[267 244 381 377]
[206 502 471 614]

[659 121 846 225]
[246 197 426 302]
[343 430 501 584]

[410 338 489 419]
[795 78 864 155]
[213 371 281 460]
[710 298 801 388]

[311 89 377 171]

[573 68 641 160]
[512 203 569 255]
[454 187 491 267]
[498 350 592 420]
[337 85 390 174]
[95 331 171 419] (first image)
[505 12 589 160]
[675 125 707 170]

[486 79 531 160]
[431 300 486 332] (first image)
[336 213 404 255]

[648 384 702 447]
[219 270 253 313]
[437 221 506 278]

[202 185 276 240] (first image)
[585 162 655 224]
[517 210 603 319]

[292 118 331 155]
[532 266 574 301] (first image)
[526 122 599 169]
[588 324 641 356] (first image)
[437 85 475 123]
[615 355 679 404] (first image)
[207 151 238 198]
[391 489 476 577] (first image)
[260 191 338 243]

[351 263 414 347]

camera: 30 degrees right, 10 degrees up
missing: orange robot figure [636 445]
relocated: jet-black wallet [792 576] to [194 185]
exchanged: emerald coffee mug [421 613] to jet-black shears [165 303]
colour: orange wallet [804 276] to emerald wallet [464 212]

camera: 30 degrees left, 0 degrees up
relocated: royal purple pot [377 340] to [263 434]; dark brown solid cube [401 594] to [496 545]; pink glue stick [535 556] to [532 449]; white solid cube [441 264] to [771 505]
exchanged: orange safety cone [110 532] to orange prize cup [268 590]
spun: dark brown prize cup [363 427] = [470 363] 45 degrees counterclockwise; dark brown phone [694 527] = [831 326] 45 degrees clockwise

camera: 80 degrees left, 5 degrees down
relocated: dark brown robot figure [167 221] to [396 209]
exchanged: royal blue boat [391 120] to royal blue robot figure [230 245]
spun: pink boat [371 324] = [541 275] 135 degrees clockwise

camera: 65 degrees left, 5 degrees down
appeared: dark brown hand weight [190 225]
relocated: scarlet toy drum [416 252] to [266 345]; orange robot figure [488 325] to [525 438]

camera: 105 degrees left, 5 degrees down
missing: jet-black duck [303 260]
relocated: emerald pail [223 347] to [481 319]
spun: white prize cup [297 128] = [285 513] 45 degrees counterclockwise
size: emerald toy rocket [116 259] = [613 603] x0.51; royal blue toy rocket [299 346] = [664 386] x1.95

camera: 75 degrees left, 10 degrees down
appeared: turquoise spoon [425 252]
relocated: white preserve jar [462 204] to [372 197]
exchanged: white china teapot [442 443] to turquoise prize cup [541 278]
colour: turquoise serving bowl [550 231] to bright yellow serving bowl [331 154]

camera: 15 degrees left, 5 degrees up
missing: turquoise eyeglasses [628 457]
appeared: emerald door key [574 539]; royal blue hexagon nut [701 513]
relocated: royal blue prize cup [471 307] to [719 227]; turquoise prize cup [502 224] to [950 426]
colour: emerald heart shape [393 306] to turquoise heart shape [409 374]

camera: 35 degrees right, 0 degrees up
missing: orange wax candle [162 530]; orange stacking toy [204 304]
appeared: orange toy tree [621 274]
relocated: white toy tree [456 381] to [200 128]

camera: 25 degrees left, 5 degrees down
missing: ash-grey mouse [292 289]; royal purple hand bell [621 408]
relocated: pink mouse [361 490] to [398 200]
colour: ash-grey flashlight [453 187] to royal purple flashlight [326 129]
^^^^^^^^
Copy out every line in the listing where the word "spun" appears.

**Your solution**
spun: dark brown prize cup [363 427] = [470 363] 45 degrees counterclockwise; dark brown phone [694 527] = [831 326] 45 degrees clockwise
spun: pink boat [371 324] = [541 275] 135 degrees clockwise
spun: white prize cup [297 128] = [285 513] 45 degrees counterclockwise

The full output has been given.